### EXERCISE
Copy out word for word the lines of the records that begin with the line containing "Give the centreline" and run through the line containing "road 3 (residential): [(428,383),(448,448),(511,486)]", including both of those lines.

[Data items]

-- -- --

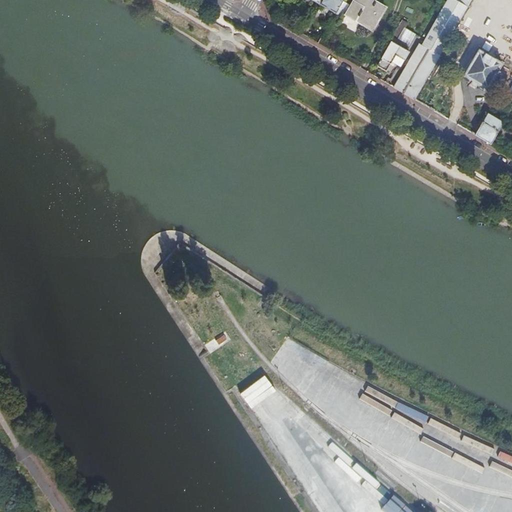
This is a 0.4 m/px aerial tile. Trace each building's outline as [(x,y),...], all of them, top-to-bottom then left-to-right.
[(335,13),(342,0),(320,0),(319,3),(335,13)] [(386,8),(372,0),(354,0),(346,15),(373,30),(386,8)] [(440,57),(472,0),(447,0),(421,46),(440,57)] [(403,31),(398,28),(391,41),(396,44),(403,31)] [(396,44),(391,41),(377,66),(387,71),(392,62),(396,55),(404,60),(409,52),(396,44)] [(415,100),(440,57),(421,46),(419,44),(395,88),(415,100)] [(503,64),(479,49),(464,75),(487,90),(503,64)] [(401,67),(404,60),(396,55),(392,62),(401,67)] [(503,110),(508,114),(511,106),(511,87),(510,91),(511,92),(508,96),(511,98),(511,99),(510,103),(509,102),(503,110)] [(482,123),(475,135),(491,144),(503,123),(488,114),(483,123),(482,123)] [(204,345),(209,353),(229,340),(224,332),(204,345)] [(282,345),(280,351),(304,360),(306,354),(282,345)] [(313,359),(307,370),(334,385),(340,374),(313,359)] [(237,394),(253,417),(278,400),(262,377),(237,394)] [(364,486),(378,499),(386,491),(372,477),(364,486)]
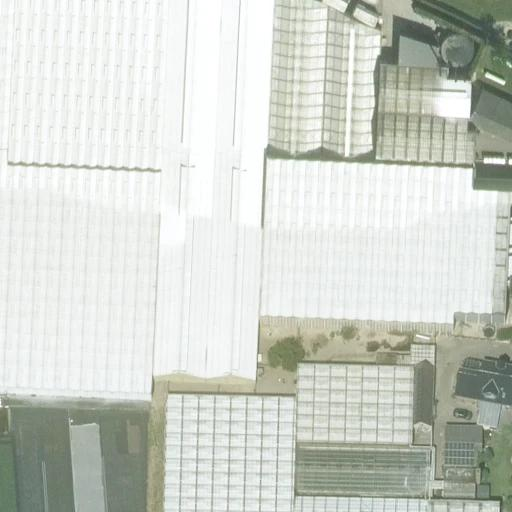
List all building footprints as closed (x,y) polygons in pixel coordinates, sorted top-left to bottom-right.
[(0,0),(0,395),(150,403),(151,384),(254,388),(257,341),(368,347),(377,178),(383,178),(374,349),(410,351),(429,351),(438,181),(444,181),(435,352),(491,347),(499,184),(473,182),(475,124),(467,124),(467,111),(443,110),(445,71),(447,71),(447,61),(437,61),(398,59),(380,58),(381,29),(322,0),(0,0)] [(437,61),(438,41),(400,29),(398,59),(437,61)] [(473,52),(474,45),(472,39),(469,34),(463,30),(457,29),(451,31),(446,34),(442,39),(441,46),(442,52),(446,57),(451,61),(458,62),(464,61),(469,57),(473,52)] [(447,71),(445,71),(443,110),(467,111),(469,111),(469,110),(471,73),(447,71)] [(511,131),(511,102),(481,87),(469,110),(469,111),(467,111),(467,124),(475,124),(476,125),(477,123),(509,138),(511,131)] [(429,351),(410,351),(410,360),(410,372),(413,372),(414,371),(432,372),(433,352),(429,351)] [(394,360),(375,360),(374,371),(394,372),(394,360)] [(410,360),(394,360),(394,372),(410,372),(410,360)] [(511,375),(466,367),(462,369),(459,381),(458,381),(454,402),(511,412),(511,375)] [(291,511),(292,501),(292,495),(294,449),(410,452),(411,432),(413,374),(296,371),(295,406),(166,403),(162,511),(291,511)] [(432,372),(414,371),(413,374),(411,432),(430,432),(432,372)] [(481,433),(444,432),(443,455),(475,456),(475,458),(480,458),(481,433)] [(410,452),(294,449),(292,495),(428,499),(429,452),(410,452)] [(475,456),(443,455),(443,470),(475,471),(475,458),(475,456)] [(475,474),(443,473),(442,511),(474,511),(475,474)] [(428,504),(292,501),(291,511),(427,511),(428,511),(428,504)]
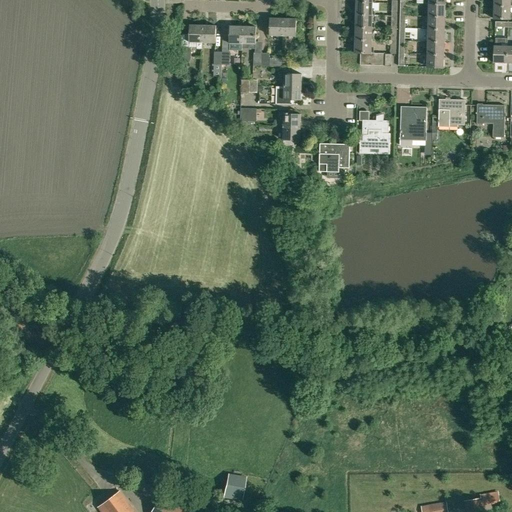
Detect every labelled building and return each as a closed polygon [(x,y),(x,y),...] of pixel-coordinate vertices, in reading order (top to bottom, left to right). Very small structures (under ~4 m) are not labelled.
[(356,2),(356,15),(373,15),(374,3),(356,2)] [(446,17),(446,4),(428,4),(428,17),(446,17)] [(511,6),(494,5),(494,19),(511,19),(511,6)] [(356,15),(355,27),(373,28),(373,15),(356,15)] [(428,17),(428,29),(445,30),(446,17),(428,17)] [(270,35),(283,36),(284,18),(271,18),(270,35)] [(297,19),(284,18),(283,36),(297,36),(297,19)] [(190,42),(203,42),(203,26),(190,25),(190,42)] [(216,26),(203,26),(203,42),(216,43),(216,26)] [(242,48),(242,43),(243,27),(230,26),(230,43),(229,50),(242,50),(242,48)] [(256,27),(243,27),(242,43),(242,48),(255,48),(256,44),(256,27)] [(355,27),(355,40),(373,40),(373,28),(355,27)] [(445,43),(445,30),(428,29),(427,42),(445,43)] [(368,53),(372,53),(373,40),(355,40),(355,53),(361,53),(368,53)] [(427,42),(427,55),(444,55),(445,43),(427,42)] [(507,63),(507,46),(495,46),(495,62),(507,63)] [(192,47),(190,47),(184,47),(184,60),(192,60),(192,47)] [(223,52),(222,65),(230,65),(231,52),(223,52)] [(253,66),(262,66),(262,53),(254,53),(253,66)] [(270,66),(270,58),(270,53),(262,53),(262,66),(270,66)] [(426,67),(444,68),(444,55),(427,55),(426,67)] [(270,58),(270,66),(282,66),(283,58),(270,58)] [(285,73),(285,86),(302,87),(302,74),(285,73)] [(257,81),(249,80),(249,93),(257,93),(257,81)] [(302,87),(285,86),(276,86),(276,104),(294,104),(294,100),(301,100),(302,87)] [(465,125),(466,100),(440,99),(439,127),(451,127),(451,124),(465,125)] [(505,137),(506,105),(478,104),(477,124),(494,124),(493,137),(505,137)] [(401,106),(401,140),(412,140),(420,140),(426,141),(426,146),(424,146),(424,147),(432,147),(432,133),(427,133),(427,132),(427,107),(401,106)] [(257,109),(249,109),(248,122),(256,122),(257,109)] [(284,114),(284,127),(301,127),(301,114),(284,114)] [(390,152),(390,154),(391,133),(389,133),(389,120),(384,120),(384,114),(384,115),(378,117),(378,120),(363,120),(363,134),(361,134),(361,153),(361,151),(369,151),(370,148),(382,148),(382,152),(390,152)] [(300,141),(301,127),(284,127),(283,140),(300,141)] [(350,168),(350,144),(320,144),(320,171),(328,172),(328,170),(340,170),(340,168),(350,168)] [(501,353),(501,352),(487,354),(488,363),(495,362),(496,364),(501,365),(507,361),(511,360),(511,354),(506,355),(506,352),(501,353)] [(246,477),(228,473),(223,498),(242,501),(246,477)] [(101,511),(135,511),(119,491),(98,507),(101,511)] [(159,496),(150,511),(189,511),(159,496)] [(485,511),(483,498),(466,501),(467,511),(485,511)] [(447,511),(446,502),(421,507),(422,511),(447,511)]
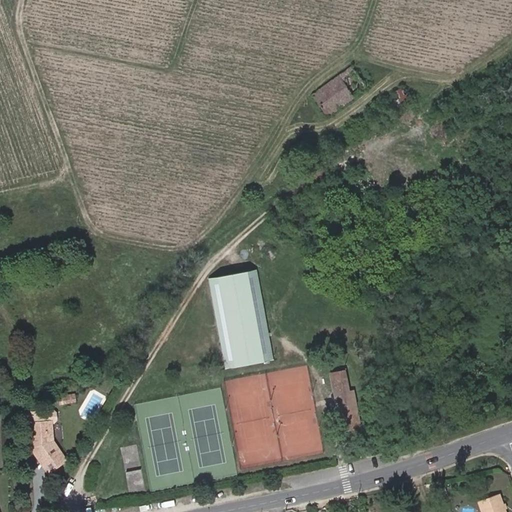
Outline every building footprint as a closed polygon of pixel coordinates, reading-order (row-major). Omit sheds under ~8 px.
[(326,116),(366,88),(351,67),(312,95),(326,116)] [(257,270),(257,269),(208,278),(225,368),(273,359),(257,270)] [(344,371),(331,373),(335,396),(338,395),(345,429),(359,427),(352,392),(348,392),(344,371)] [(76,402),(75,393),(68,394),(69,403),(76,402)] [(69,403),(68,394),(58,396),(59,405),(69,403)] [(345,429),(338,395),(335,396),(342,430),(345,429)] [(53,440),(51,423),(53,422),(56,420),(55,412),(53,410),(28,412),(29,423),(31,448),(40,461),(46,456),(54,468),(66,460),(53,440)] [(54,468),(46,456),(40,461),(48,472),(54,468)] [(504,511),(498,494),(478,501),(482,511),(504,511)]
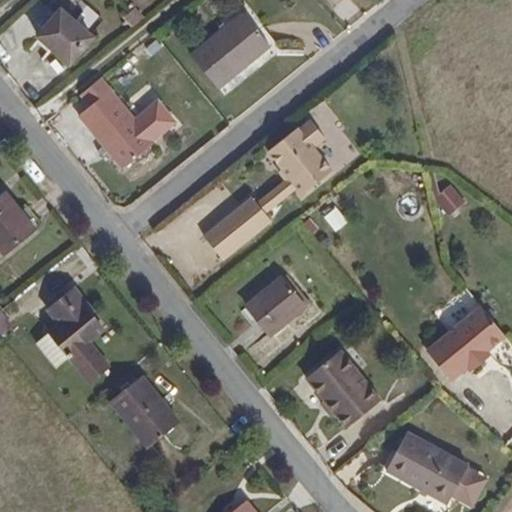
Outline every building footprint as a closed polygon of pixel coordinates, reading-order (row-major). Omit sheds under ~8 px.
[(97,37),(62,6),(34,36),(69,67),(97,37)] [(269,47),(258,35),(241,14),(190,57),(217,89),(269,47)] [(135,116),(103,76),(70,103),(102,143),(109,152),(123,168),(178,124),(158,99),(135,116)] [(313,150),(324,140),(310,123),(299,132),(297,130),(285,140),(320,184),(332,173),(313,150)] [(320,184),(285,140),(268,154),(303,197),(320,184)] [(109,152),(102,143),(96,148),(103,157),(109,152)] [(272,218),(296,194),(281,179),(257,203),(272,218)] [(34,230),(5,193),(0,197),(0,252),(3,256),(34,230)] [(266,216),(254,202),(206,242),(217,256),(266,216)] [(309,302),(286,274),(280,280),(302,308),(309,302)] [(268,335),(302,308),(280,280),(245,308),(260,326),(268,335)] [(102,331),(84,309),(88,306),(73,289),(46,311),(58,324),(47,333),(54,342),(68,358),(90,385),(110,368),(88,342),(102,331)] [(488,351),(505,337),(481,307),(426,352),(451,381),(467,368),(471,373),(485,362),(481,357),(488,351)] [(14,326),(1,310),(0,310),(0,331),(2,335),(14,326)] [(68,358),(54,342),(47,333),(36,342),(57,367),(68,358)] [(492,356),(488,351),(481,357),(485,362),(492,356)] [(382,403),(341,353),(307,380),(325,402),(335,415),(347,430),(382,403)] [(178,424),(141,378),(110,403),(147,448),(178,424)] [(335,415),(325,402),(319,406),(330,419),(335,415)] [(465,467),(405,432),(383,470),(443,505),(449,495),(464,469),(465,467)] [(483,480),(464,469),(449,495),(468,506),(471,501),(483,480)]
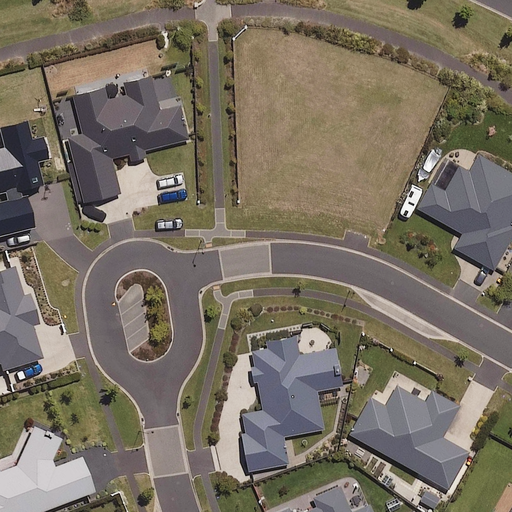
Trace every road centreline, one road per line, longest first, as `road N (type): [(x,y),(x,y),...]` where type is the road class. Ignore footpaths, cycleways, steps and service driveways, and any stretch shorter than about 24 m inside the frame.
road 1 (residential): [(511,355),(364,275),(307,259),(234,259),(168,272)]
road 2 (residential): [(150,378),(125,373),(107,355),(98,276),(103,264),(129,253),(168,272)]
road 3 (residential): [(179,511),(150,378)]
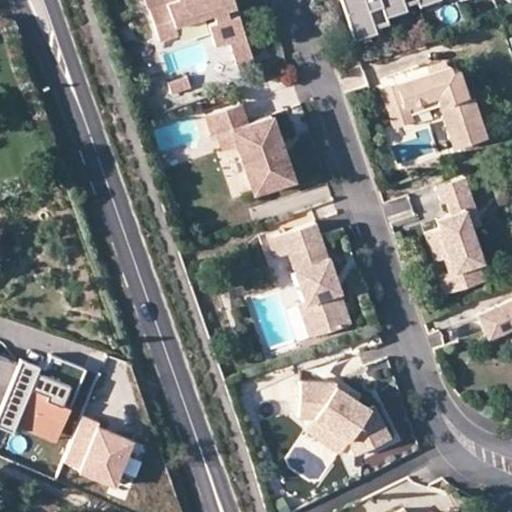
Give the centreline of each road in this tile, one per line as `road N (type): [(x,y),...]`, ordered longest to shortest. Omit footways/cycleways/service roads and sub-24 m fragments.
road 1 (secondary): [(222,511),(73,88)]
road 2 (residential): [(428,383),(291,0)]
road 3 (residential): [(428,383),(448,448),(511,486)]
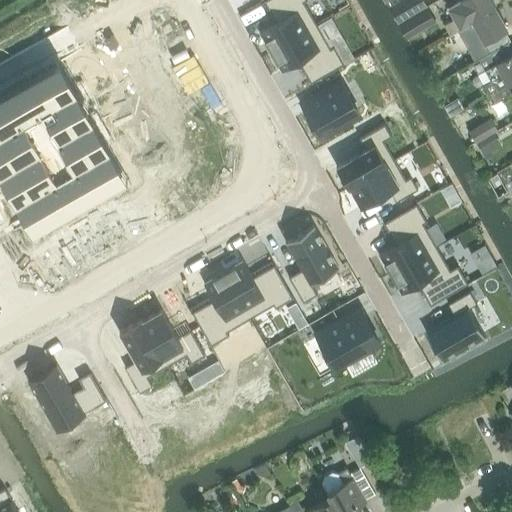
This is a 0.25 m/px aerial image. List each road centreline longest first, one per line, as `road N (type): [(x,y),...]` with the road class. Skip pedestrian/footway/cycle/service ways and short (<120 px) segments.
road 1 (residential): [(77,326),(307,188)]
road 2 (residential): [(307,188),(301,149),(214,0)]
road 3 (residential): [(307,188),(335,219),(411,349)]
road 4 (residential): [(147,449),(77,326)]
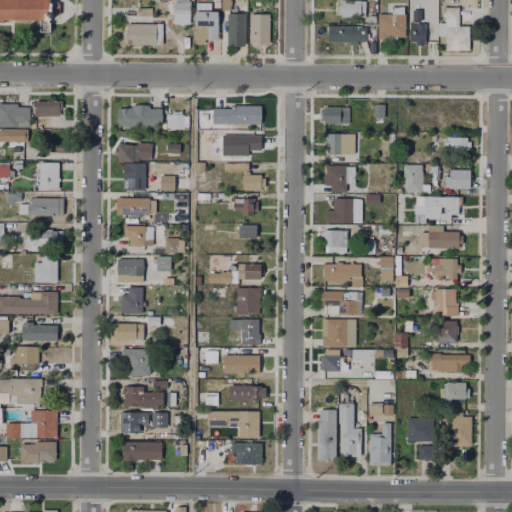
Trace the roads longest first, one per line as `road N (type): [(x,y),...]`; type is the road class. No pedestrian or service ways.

-- -- --

### OUTPUT BELOW
Give the centreline of each road in this tile, one per line as `road N (type): [(x,y),...]`, ordered longest to shortest. Omit footways/cycleways/service roads and sub-24 m fragments.
road 1 (secondary): [(222,511),(73,88)]
road 2 (residential): [(428,383),(291,0)]
road 3 (residential): [(428,383),(448,448),(511,486)]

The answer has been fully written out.